> _WHAT IS BEING ASKED_
Output the lines of the records below exactly, beginning at their first line and ending at the line with "red cutting board: 0 -> 1"; include no pictures.

> _RECORDS SHOWN_
========

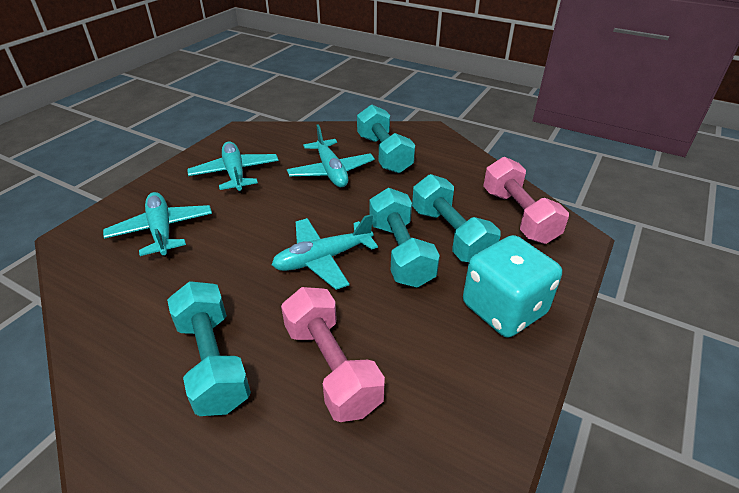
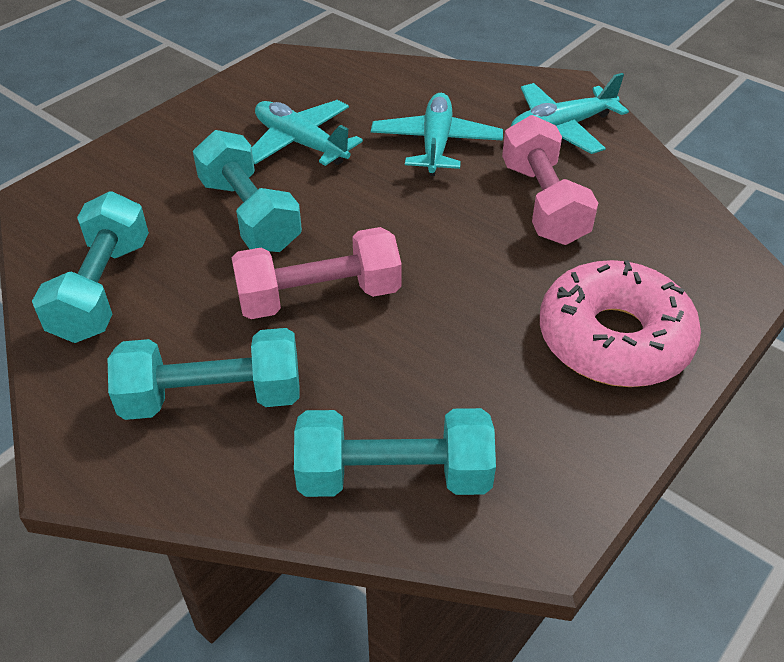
pink donut: 0 -> 1
turquoise dice: 1 -> 0
turquoise plane: 4 -> 3

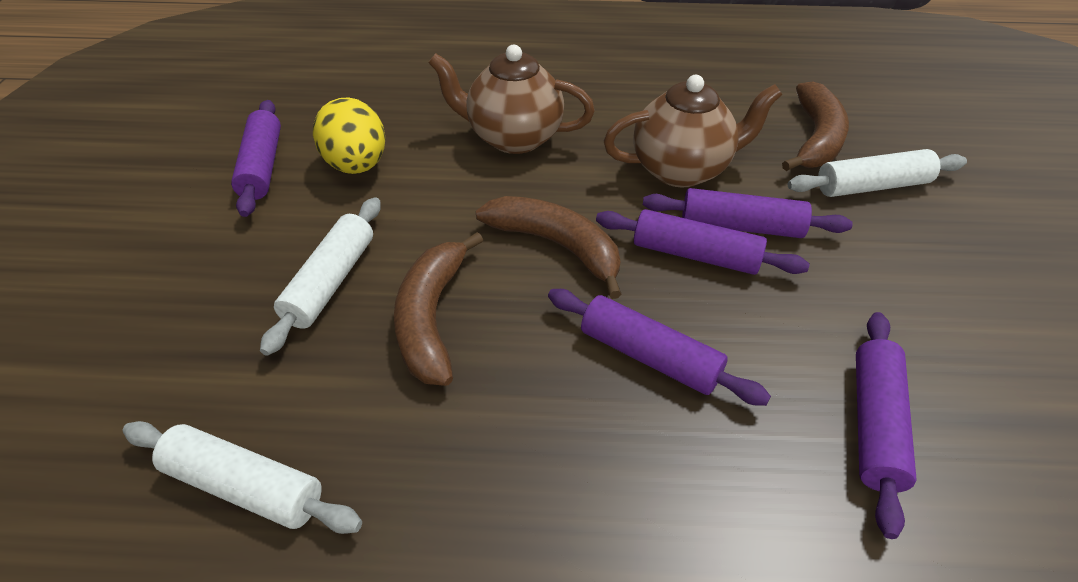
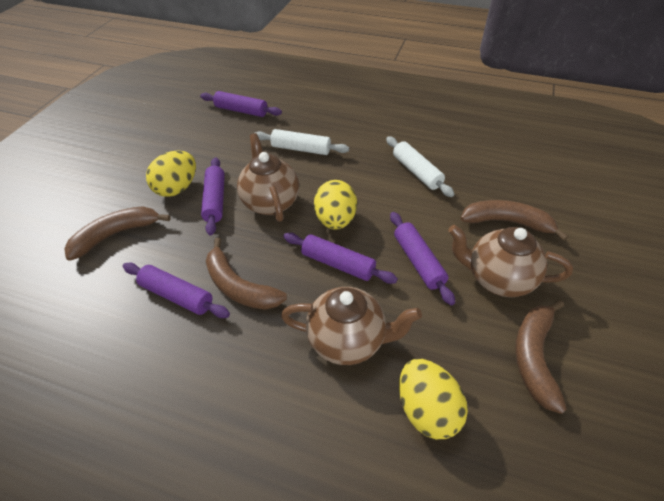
brown banana: 3 -> 4
brown teapot: 2 -> 3
white rolling pin: 3 -> 2
yellow egg: 1 -> 3

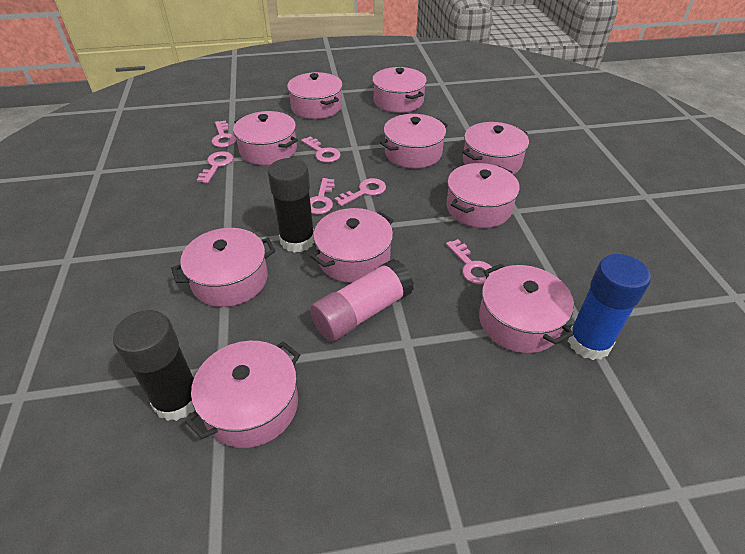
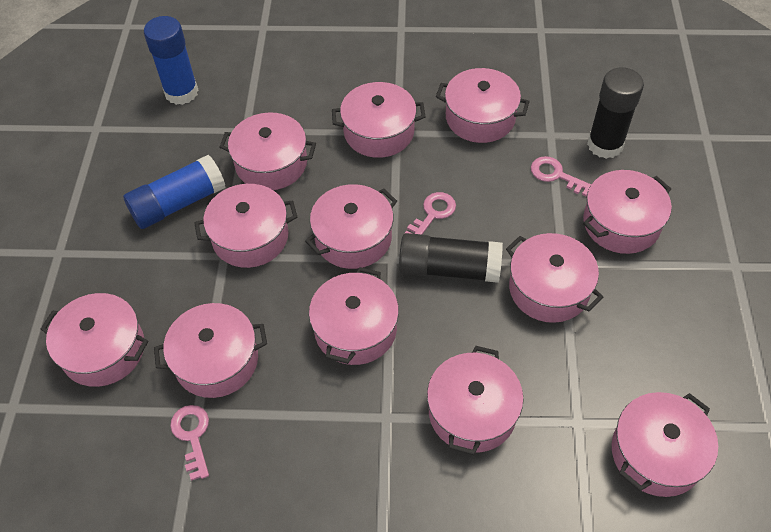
blue glue stick: 1 -> 2
pink glue stick: 1 -> 0
pink key: 6 -> 3
pink pot: 10 -> 12

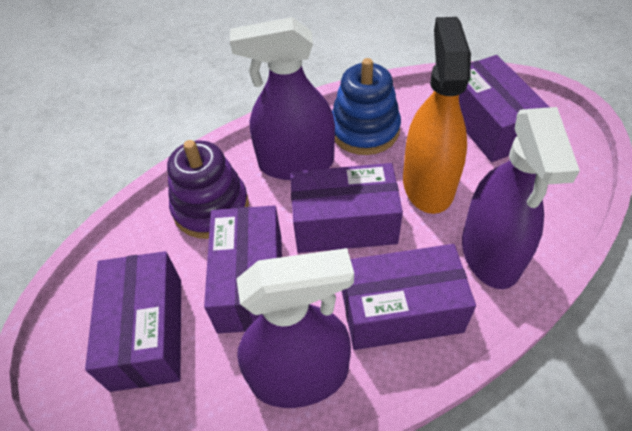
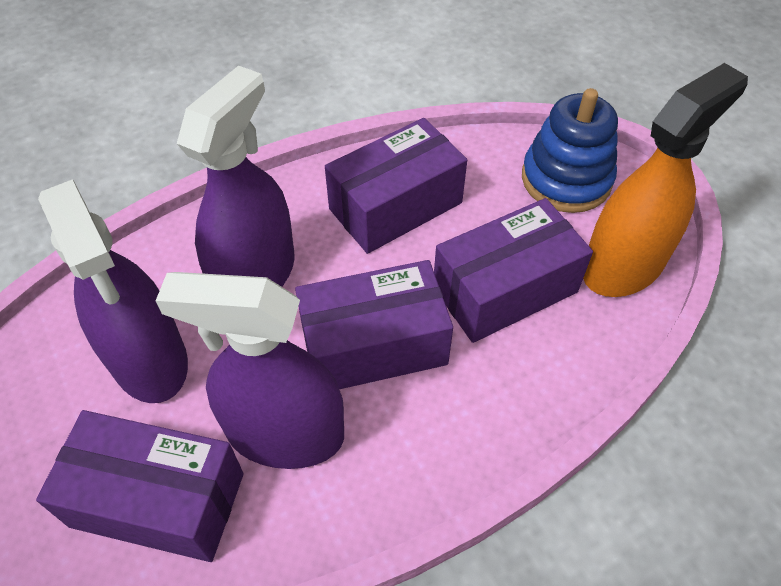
purple box: 5 -> 4
purple stacking toy: 1 -> 0

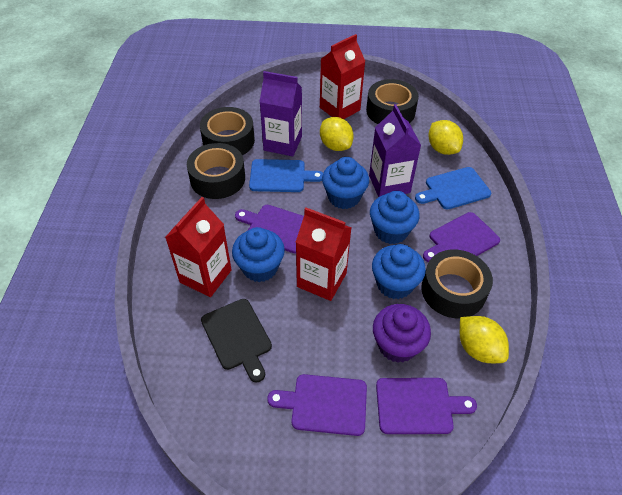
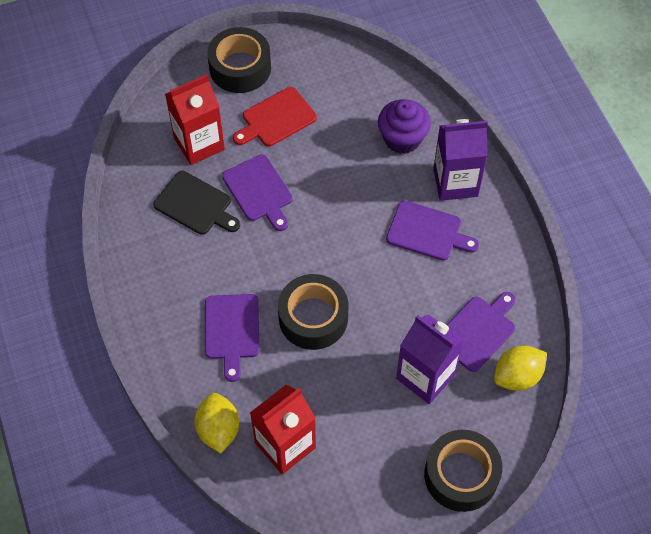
black tape: 4 -> 3
blue cupcake: 4 -> 0
blue cutting board: 2 -> 0
red carton: 3 -> 2
red cutting board: 0 -> 1
yellow lemon: 3 -> 2

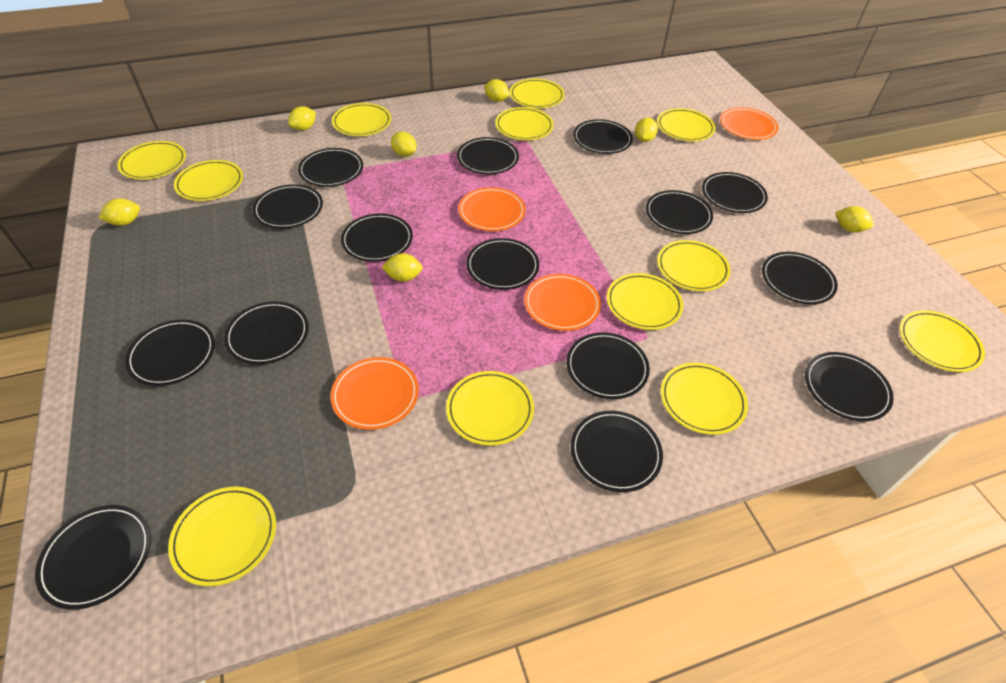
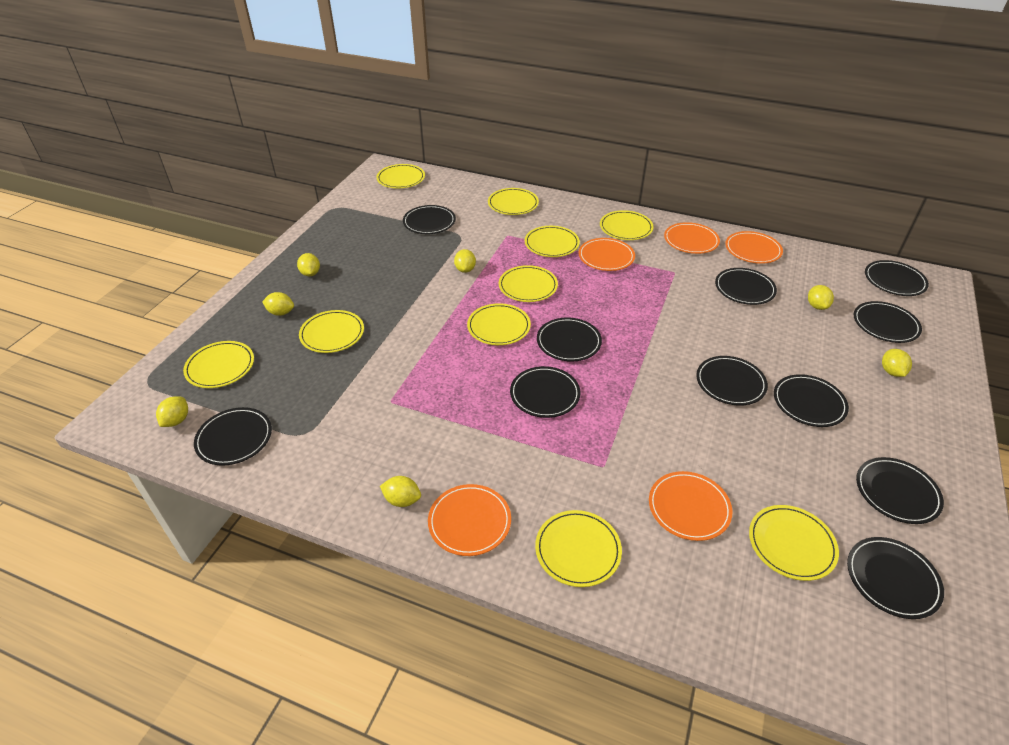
black plate: 15 -> 11
orange plate: 4 -> 5
yellow plate: 12 -> 10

========

> _WRITTEN ANSWER_
pink donut: 0 -> 1
turquoise dice: 1 -> 0
turquoise plane: 4 -> 3

brown banana: 3 -> 4
brown teapot: 2 -> 3
white rolling pin: 3 -> 2
yellow egg: 1 -> 3

blue glue stick: 1 -> 2
pink glue stick: 1 -> 0
pink key: 6 -> 3
pink pot: 10 -> 12

purple box: 5 -> 4
purple stacking toy: 1 -> 0

black tape: 4 -> 3
blue cupcake: 4 -> 0
blue cutting board: 2 -> 0
red carton: 3 -> 2
red cutting board: 0 -> 1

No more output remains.